● DATASET:
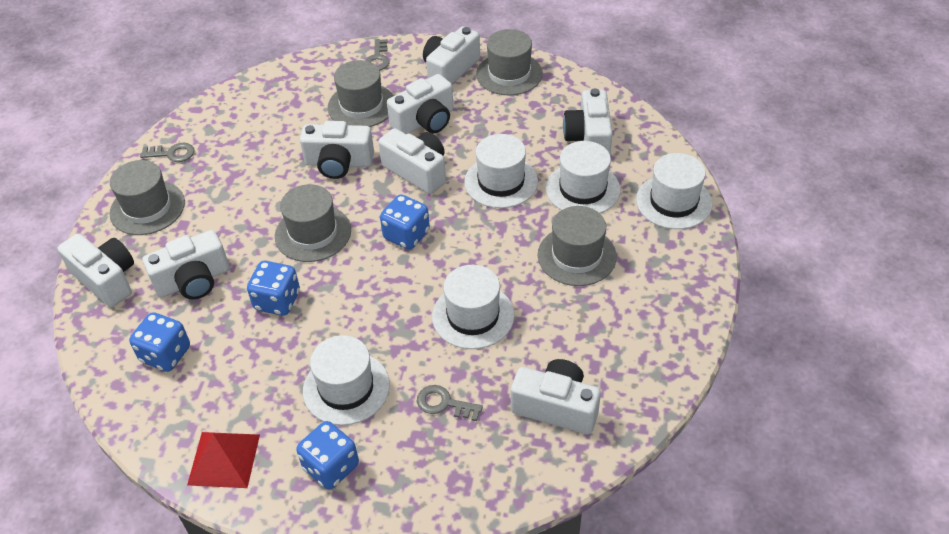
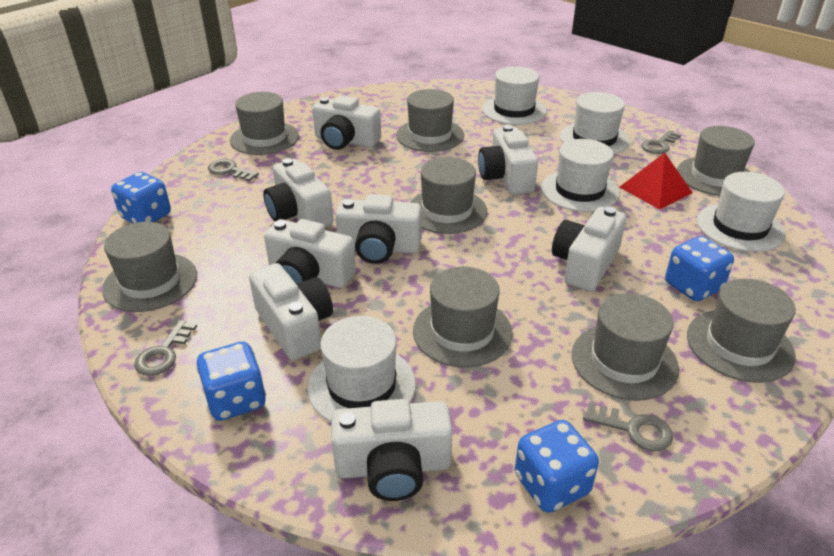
grey hat: 5 -> 8
grey key: 3 -> 4

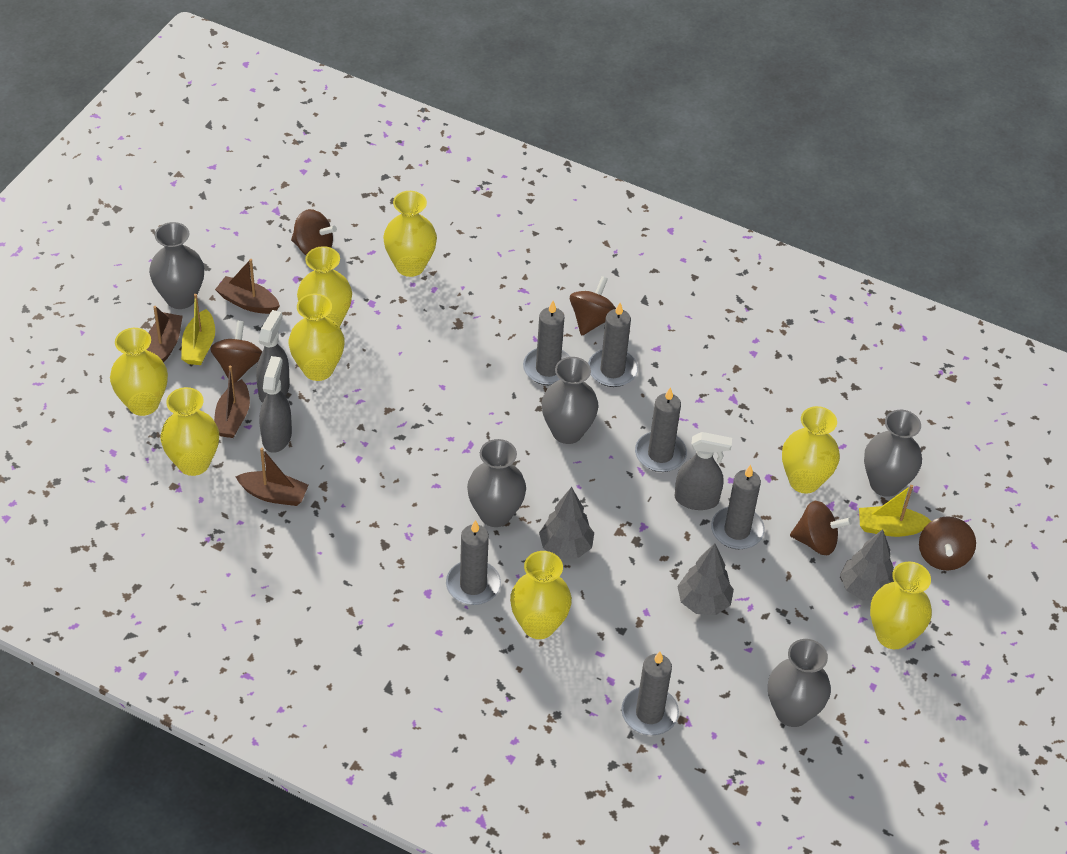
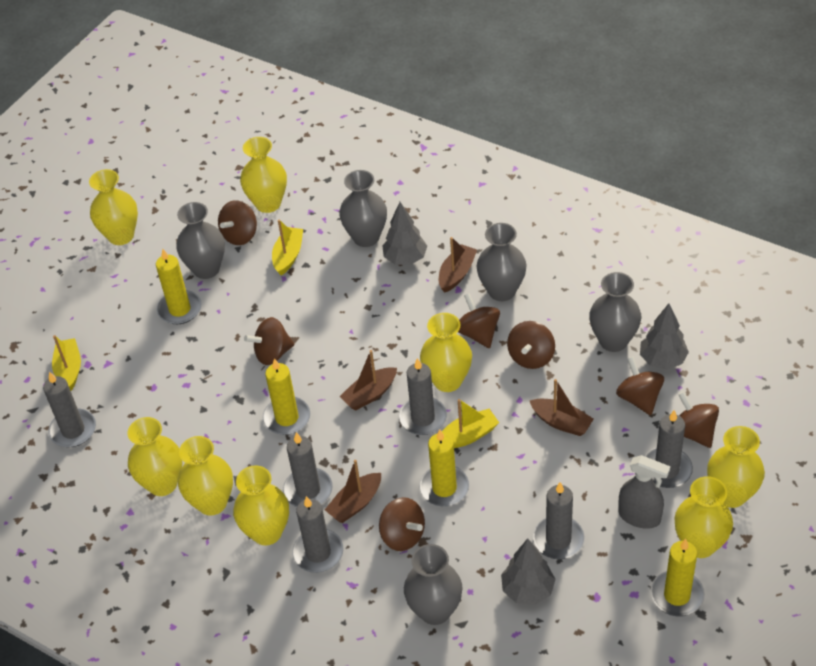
brown spinning top: 5 -> 7
grey spray bottle: 3 -> 1
yellow boat: 2 -> 3
yellow candle: 0 -> 4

● TO DO:
Scanning the data above, copy out every line where "grey" is found.

● EXERCISE SOLUTION:
grey hat: 5 -> 8
grey key: 3 -> 4
grey spray bottle: 3 -> 1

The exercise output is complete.